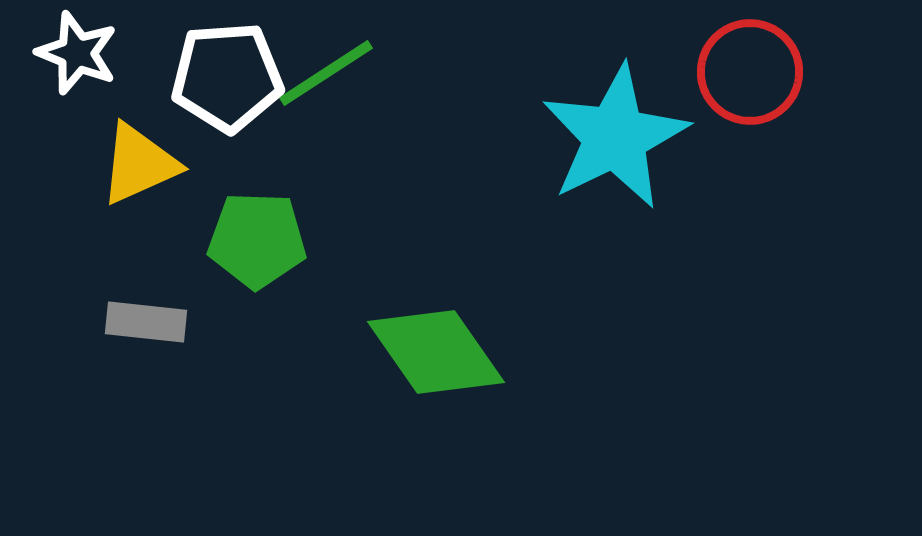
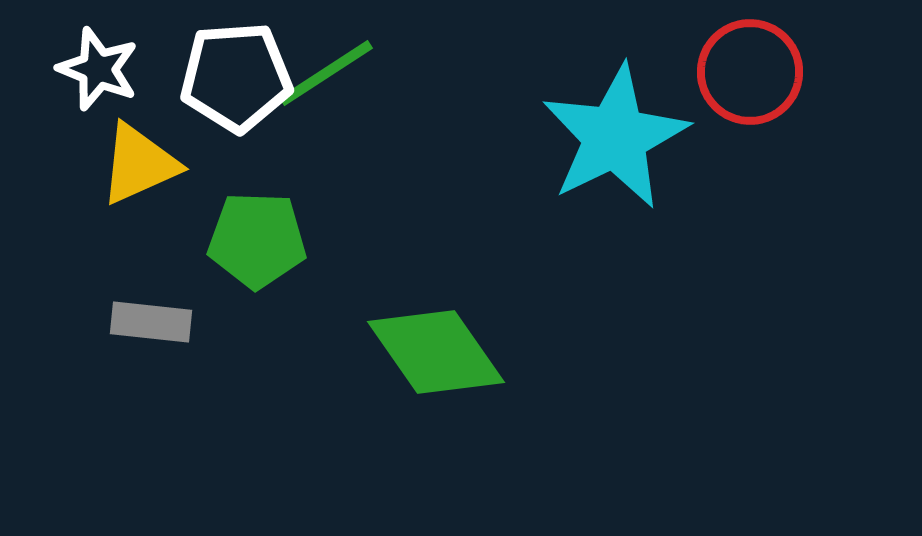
white star: moved 21 px right, 16 px down
white pentagon: moved 9 px right
gray rectangle: moved 5 px right
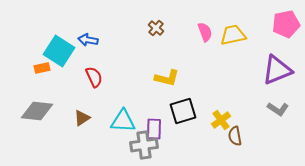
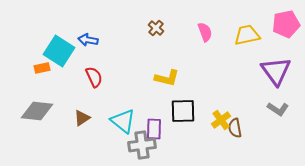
yellow trapezoid: moved 14 px right
purple triangle: moved 1 px left, 1 px down; rotated 44 degrees counterclockwise
black square: rotated 16 degrees clockwise
cyan triangle: rotated 36 degrees clockwise
brown semicircle: moved 8 px up
gray cross: moved 2 px left
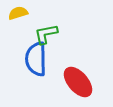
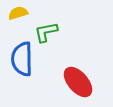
green L-shape: moved 2 px up
blue semicircle: moved 14 px left
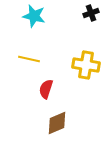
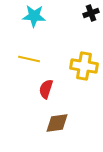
cyan star: rotated 10 degrees counterclockwise
yellow cross: moved 2 px left, 1 px down
brown diamond: rotated 15 degrees clockwise
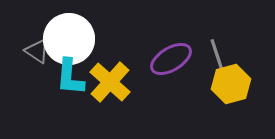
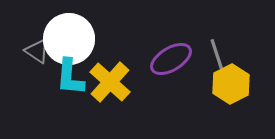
yellow hexagon: rotated 12 degrees counterclockwise
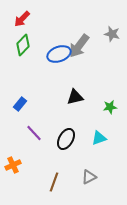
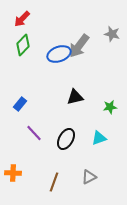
orange cross: moved 8 px down; rotated 28 degrees clockwise
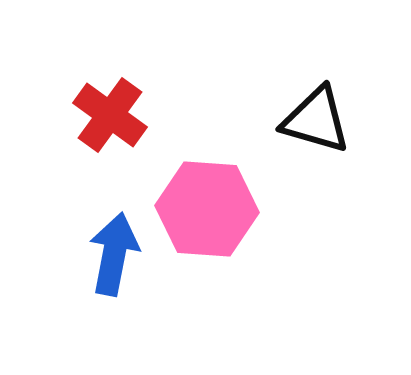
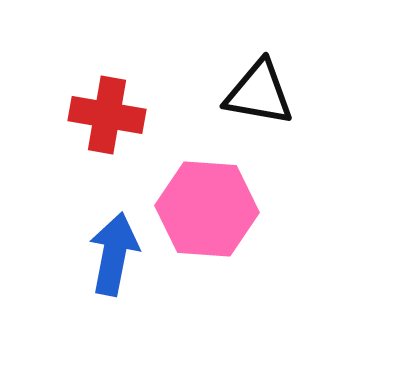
red cross: moved 3 px left; rotated 26 degrees counterclockwise
black triangle: moved 57 px left, 27 px up; rotated 6 degrees counterclockwise
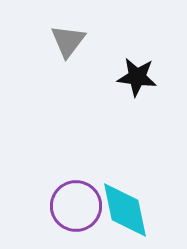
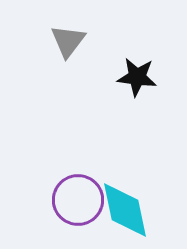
purple circle: moved 2 px right, 6 px up
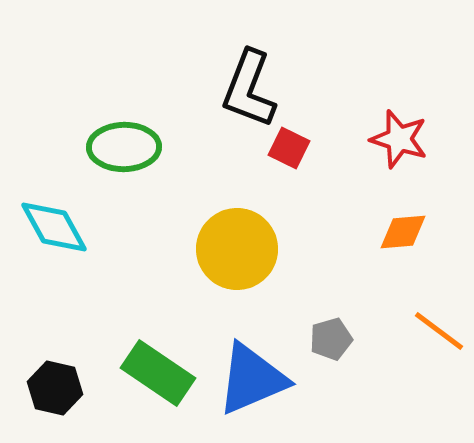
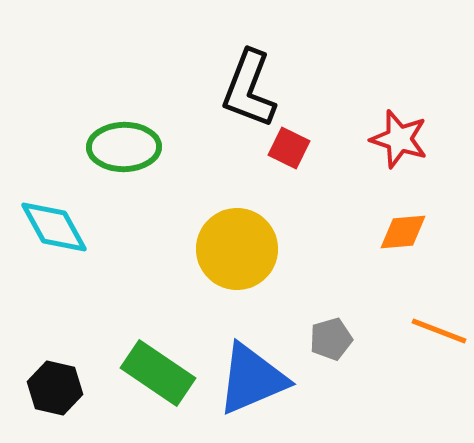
orange line: rotated 16 degrees counterclockwise
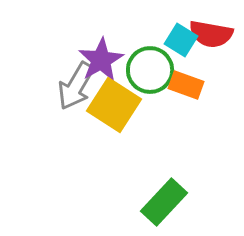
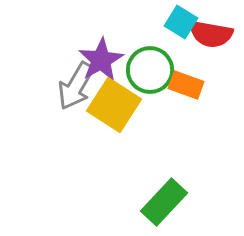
cyan square: moved 18 px up
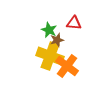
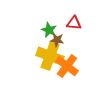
brown star: rotated 24 degrees clockwise
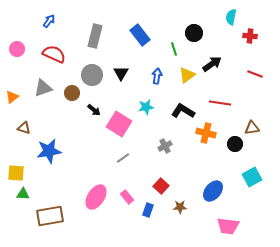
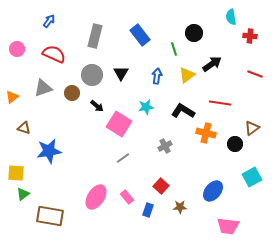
cyan semicircle at (231, 17): rotated 21 degrees counterclockwise
black arrow at (94, 110): moved 3 px right, 4 px up
brown triangle at (252, 128): rotated 28 degrees counterclockwise
green triangle at (23, 194): rotated 40 degrees counterclockwise
brown rectangle at (50, 216): rotated 20 degrees clockwise
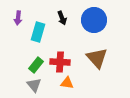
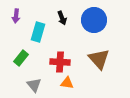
purple arrow: moved 2 px left, 2 px up
brown triangle: moved 2 px right, 1 px down
green rectangle: moved 15 px left, 7 px up
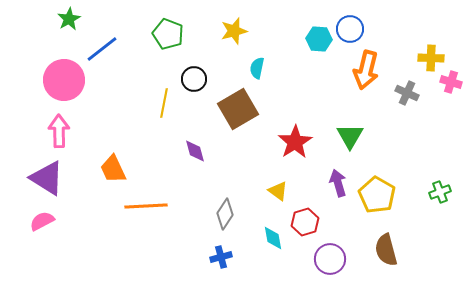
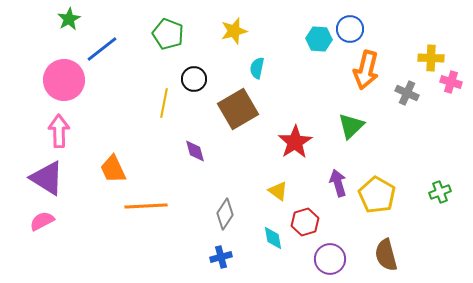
green triangle: moved 1 px right, 10 px up; rotated 16 degrees clockwise
brown semicircle: moved 5 px down
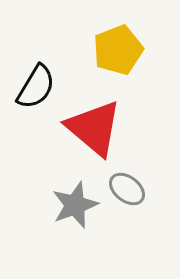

▶ Work task: Leave out the pictures, and retype exactly the lines from the one containing "brown star: rotated 24 degrees clockwise" through the last line of the data above, no more and no less.

▶ Output of the exercise:
brown star: rotated 24 degrees clockwise
cyan semicircle at (231, 17): rotated 21 degrees counterclockwise
black arrow at (94, 110): moved 3 px right, 4 px up
brown triangle at (252, 128): rotated 28 degrees counterclockwise
green triangle at (23, 194): rotated 40 degrees counterclockwise
brown rectangle at (50, 216): rotated 20 degrees clockwise
purple arrow: moved 2 px left, 2 px up
brown triangle: moved 2 px right, 1 px down
green rectangle: moved 15 px left, 7 px up
green triangle: moved 1 px right, 10 px up; rotated 16 degrees clockwise
brown semicircle: moved 5 px down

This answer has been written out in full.